***** Exercise data

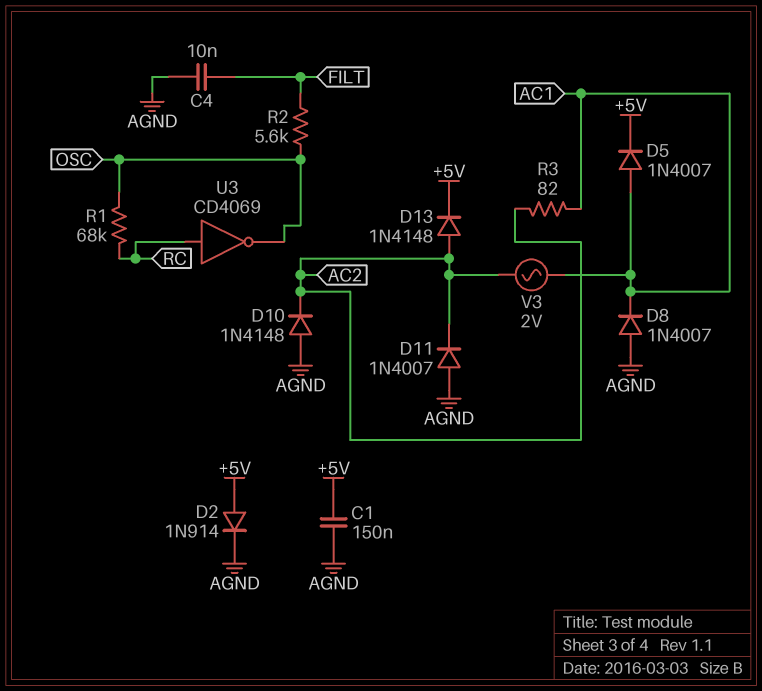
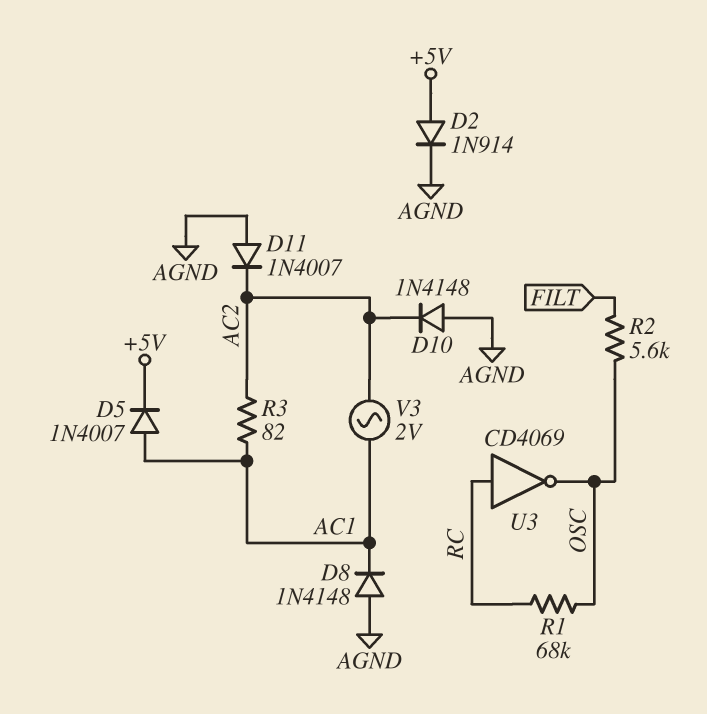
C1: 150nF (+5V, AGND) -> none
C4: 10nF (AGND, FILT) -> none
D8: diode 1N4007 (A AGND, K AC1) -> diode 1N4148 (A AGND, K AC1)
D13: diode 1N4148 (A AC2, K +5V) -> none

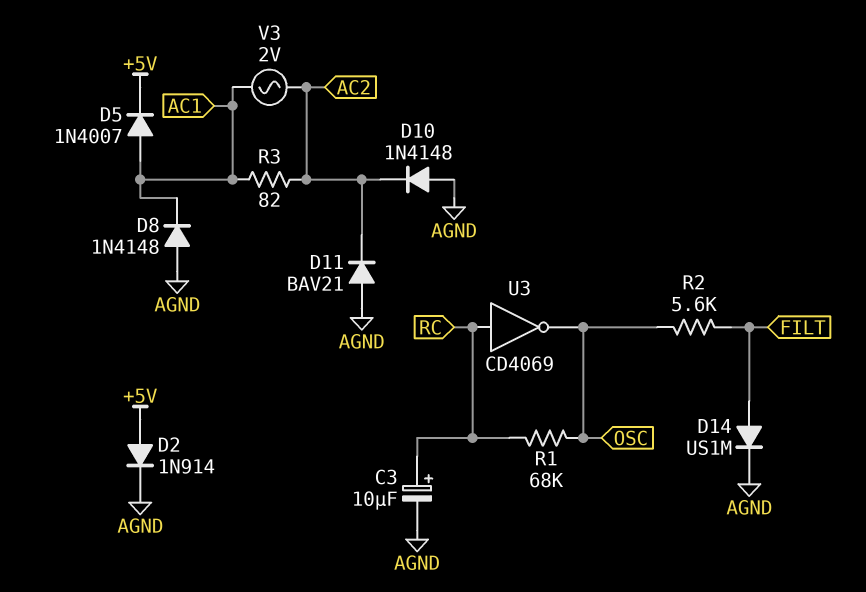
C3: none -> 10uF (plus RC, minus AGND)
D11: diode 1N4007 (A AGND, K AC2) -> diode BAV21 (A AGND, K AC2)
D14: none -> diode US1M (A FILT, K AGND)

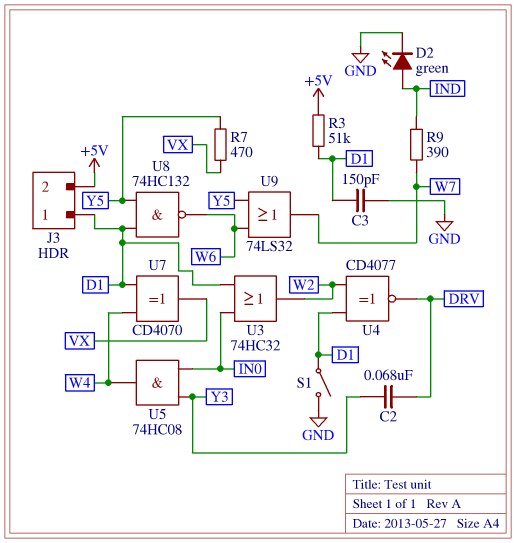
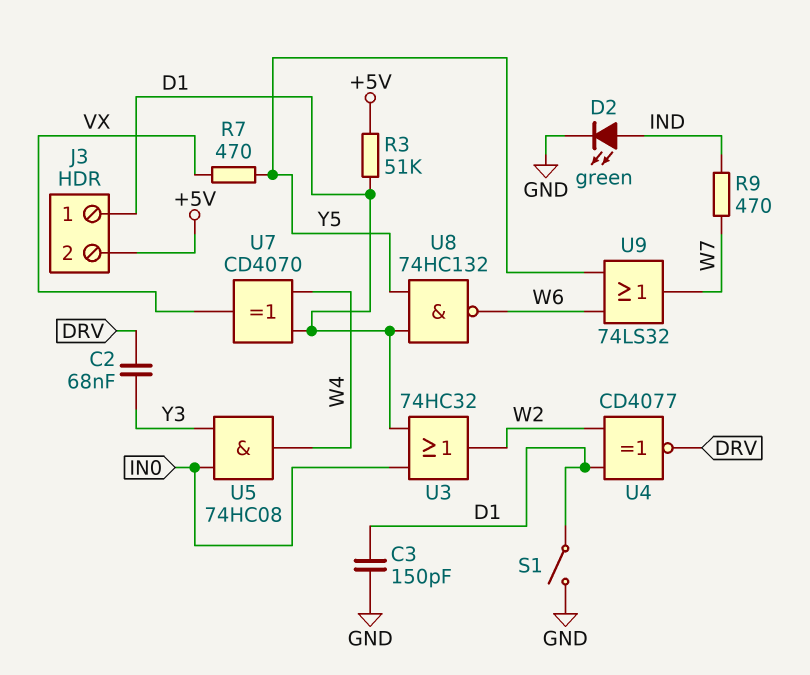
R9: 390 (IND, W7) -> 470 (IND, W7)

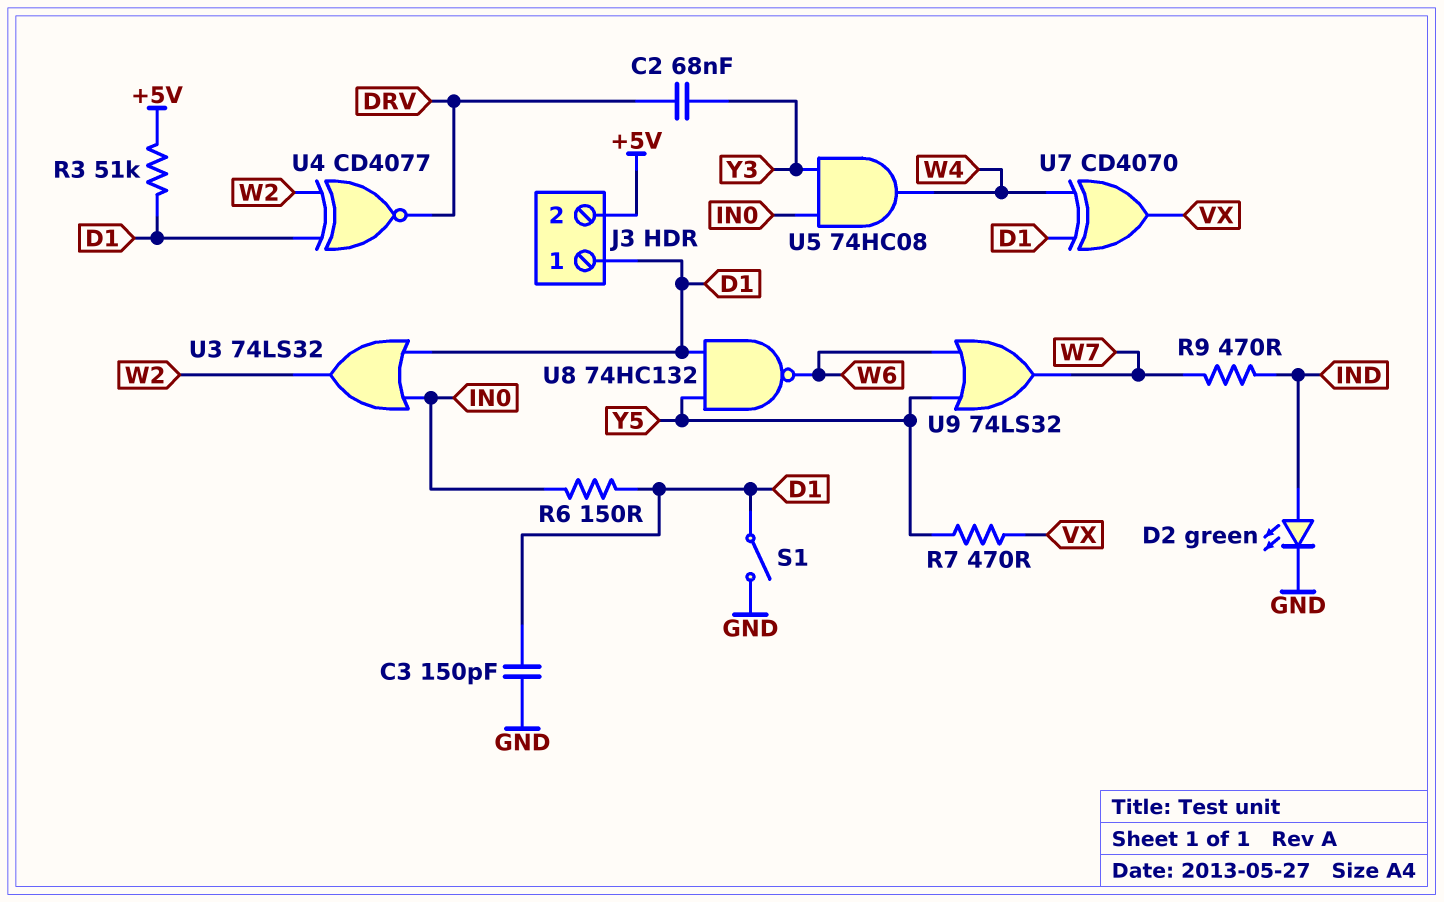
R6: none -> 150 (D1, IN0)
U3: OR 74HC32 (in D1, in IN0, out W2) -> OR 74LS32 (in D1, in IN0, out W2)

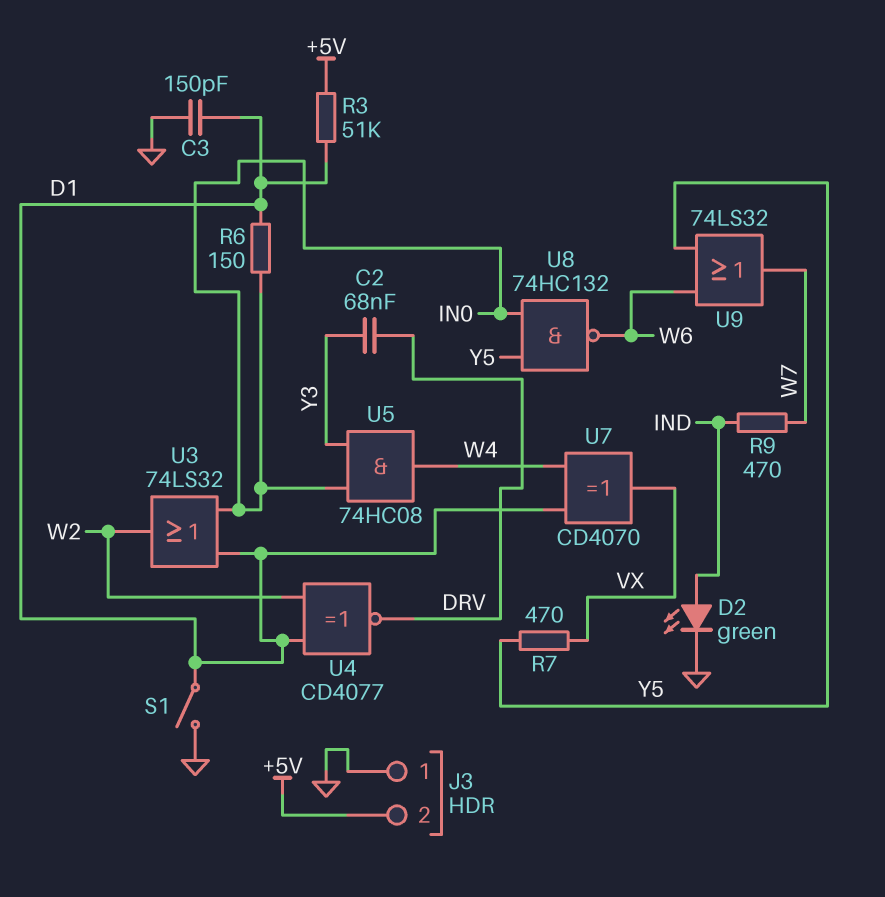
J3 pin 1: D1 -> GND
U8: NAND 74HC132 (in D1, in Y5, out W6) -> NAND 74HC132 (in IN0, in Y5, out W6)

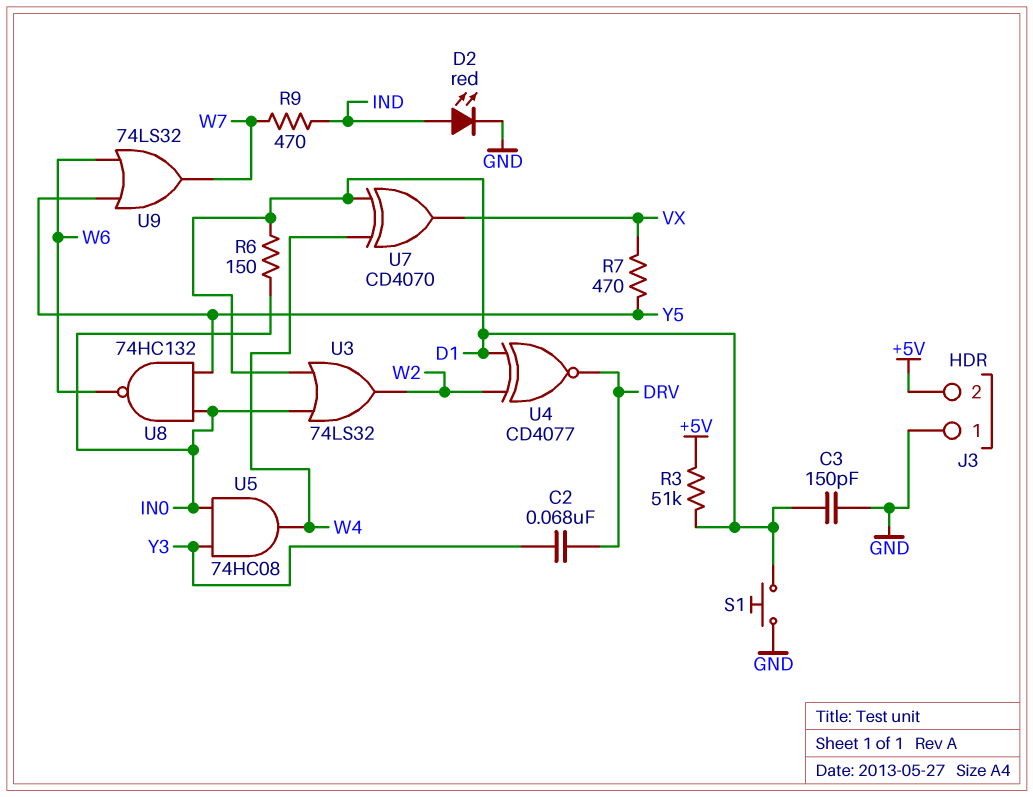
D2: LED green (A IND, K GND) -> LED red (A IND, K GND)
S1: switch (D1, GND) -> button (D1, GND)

**********

Required work:
Restate the data above word for word, omitting every picture.

Reply to the task:
C1: 150nF (+5V, AGND) -> none
C4: 10nF (AGND, FILT) -> none
D8: diode 1N4007 (A AGND, K AC1) -> diode 1N4148 (A AGND, K AC1)
D13: diode 1N4148 (A AC2, K +5V) -> none

C3: none -> 10uF (plus RC, minus AGND)
D11: diode 1N4007 (A AGND, K AC2) -> diode BAV21 (A AGND, K AC2)
D14: none -> diode US1M (A FILT, K AGND)

R9: 390 (IND, W7) -> 470 (IND, W7)

R6: none -> 150 (D1, IN0)
U3: OR 74HC32 (in D1, in IN0, out W2) -> OR 74LS32 (in D1, in IN0, out W2)

J3 pin 1: D1 -> GND
U8: NAND 74HC132 (in D1, in Y5, out W6) -> NAND 74HC132 (in IN0, in Y5, out W6)

D2: LED green (A IND, K GND) -> LED red (A IND, K GND)
S1: switch (D1, GND) -> button (D1, GND)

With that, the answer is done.